Counting from the line that holds "bookcase: (393, 43) -> (99, 100), moved", return each line exactly, through and including the last line of the entries.

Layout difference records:
⟨

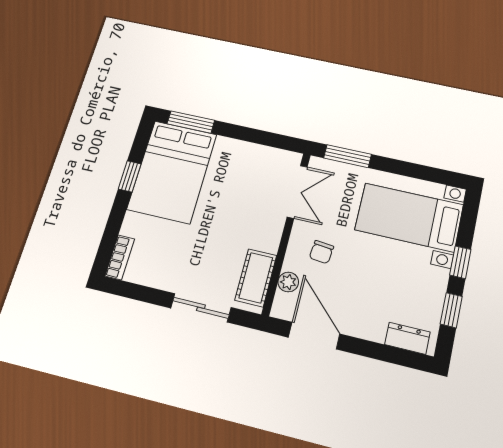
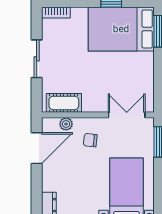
double door: (297, 192) -> (127, 115), swing flipped
sliding door: (201, 308) -> (37, 59), moved

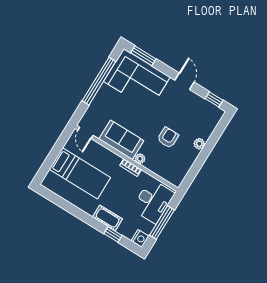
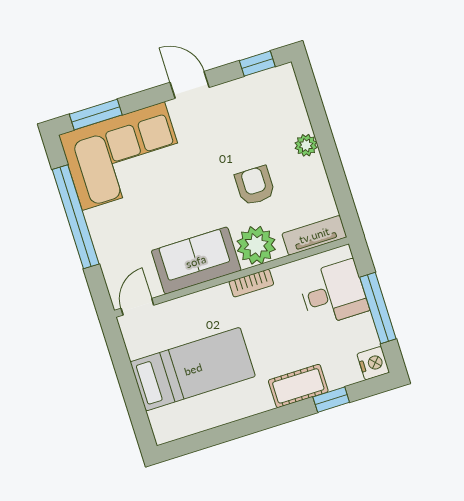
door: (85, 133) -> (137, 307), swing flipped
plant: (140, 159) -> (256, 245), width x1.88, depth x1.88
tv unit: (169, 176) -> (314, 235), added
desk: (153, 201) -> (333, 293), width x0.73

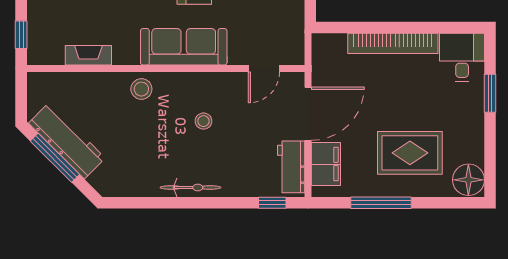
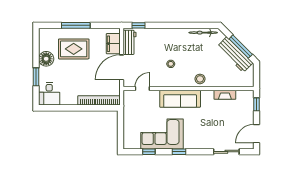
bookcase: (393, 43) -> (99, 100), moved
floor lamp: (468, 180) -> (46, 59), moved
bicycle: (190, 187) -> (203, 33), moved
window: (381, 203) -> (76, 25), moved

⟩

Task output:
bookcase: (393, 43) -> (99, 100), moved
floor lamp: (468, 180) -> (46, 59), moved
bicycle: (190, 187) -> (203, 33), moved
window: (381, 203) -> (76, 25), moved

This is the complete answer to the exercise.